Supplied material below:
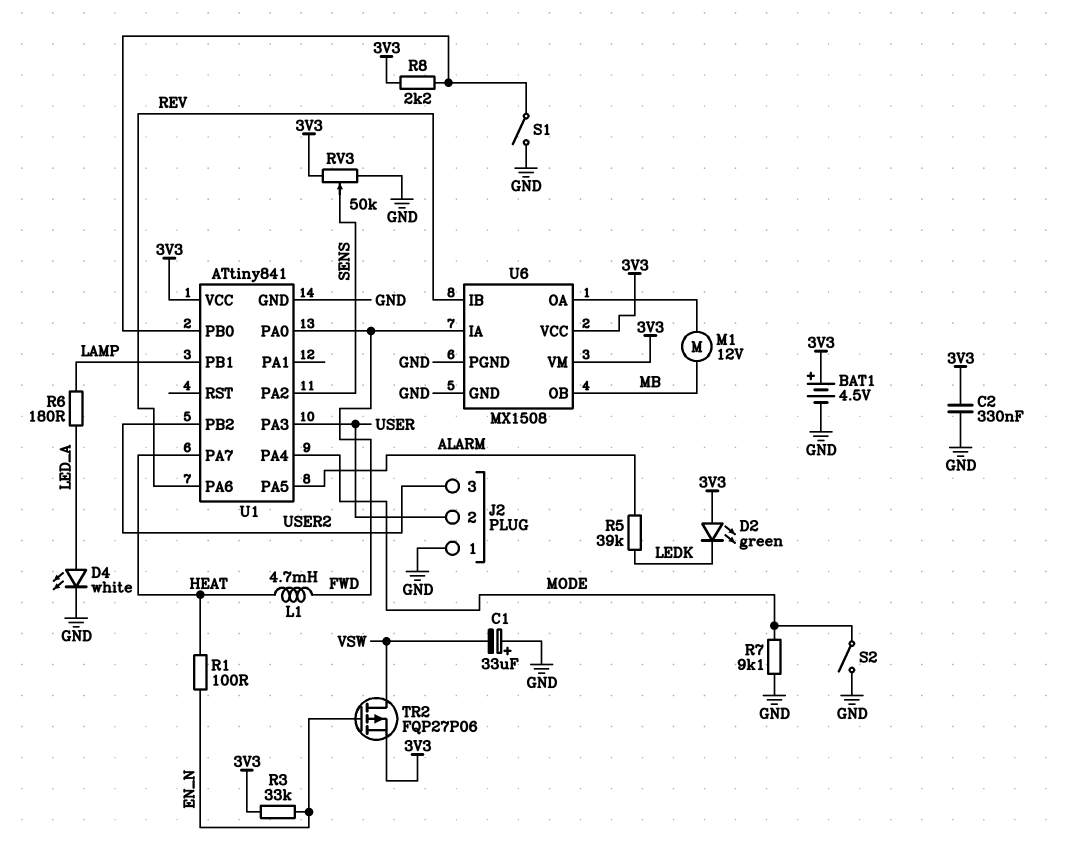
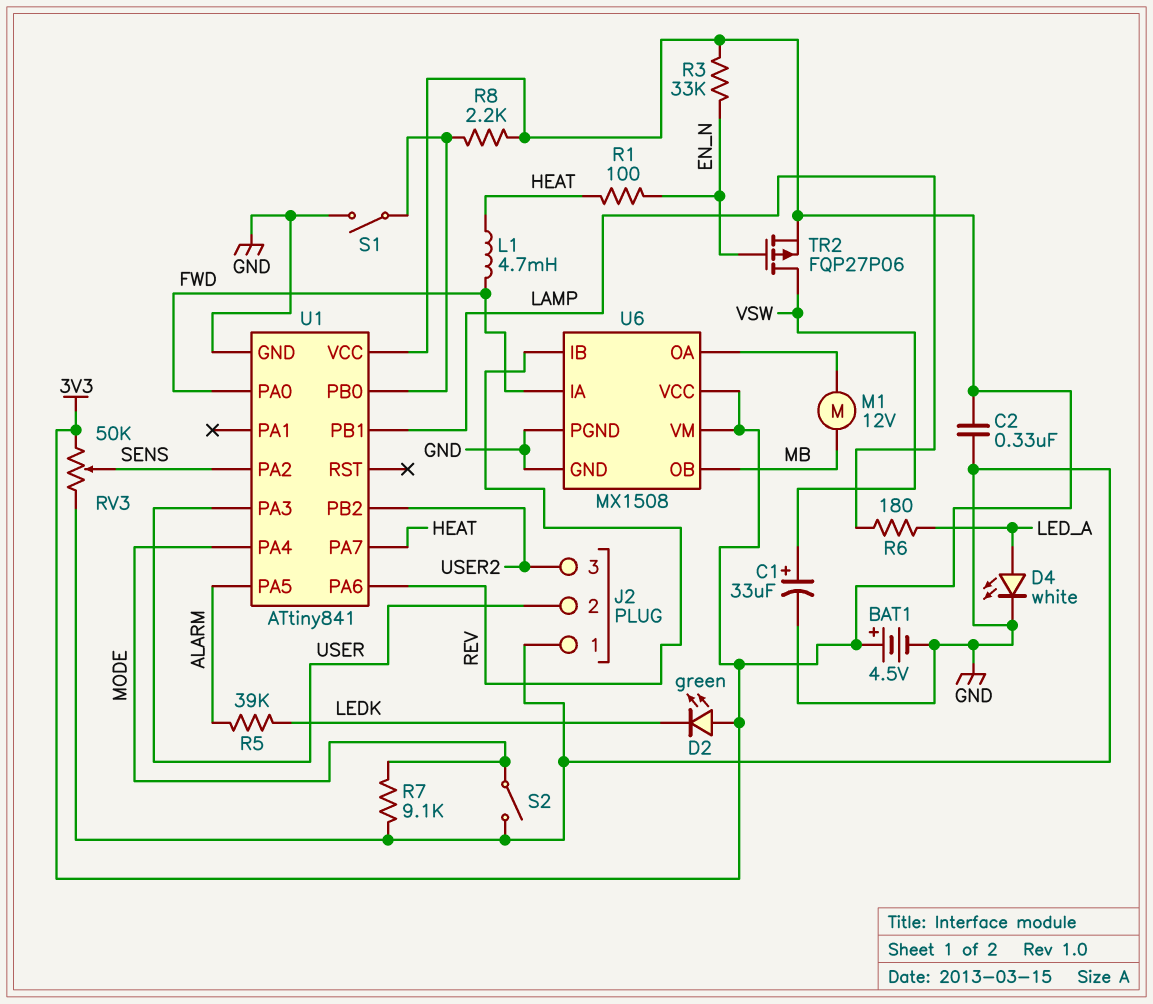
C1: 33uF (plus GND, minus VSW) -> 33uF (plus VSW, minus GND)

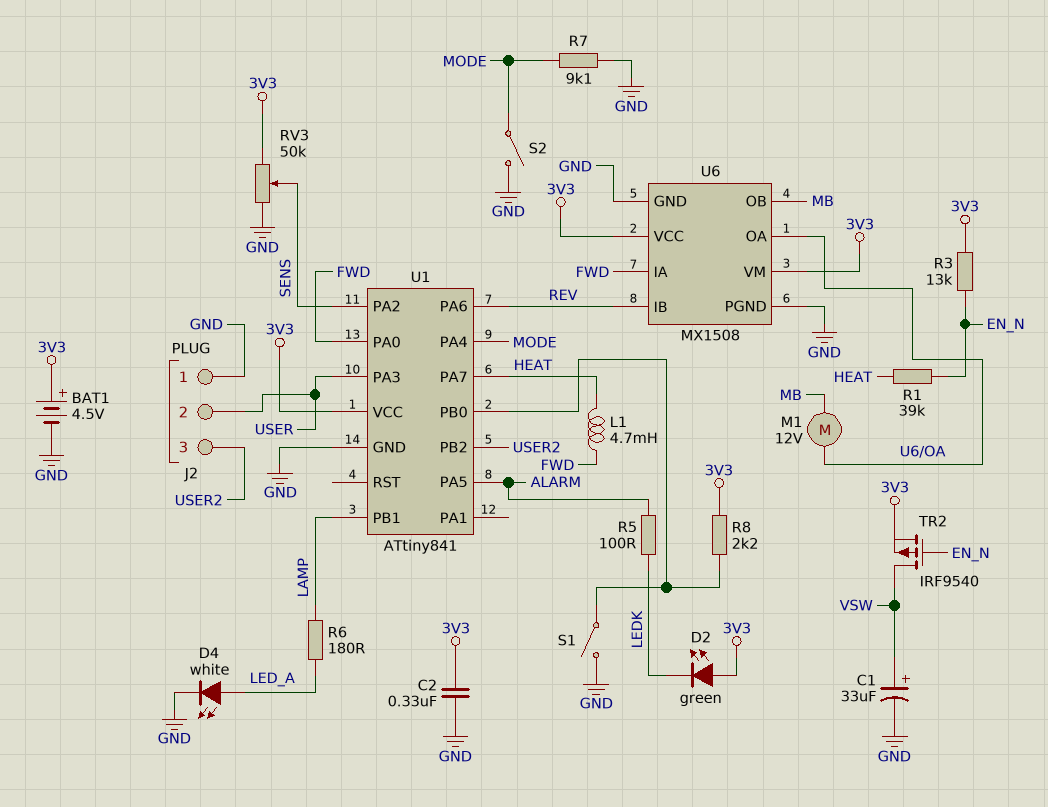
R1: 100 (EN_N, HEAT) -> 39k (EN_N, HEAT)
R3: 33k (3V3, EN_N) -> 13k (3V3, EN_N)
R5: 39k (ALARM, LEDK) -> 100 (ALARM, LEDK)
TR2: PMOS FQP27P06 (G EN_N, D VSW, S 3V3) -> PMOS IRF9540 (G EN_N, D VSW, S 3V3)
End of Supplied material.
- [Your objective]
Every entry must be reproduced exactly, with the images left out.

- [Final answer]
C1: 33uF (plus GND, minus VSW) -> 33uF (plus VSW, minus GND)

R1: 100 (EN_N, HEAT) -> 39k (EN_N, HEAT)
R3: 33k (3V3, EN_N) -> 13k (3V3, EN_N)
R5: 39k (ALARM, LEDK) -> 100 (ALARM, LEDK)
TR2: PMOS FQP27P06 (G EN_N, D VSW, S 3V3) -> PMOS IRF9540 (G EN_N, D VSW, S 3V3)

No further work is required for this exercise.